Dataset entries:

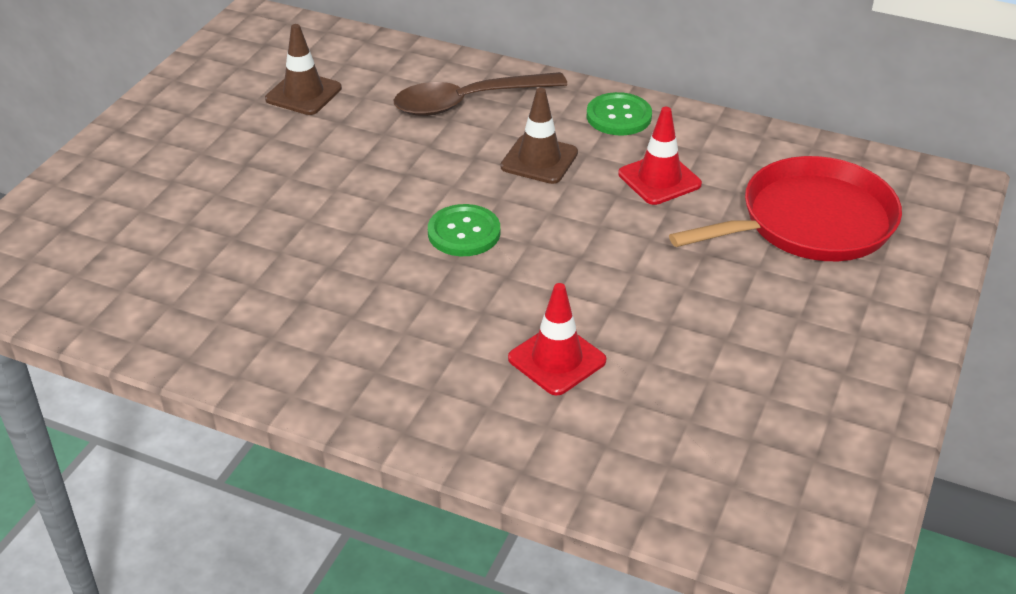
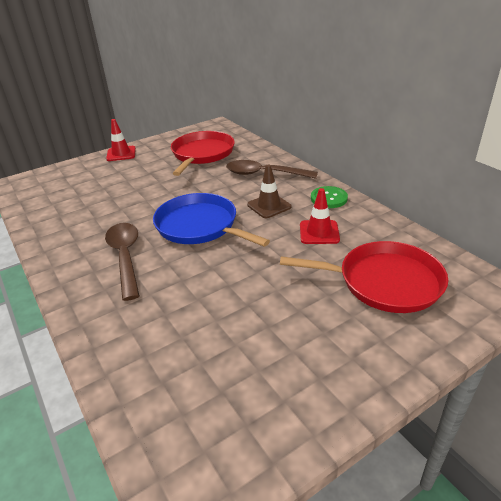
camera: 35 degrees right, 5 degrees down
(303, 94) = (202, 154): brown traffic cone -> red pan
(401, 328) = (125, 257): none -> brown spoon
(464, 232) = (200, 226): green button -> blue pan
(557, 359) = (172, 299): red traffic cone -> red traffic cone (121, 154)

_Required work:_
Leaving the pictures out, write out every entry exactly.

_Problem solution:_
camera: 35 degrees right, 5 degrees down
(303, 94) = (202, 154): brown traffic cone -> red pan
(401, 328) = (125, 257): none -> brown spoon
(464, 232) = (200, 226): green button -> blue pan
(557, 359) = (172, 299): red traffic cone -> red traffic cone (121, 154)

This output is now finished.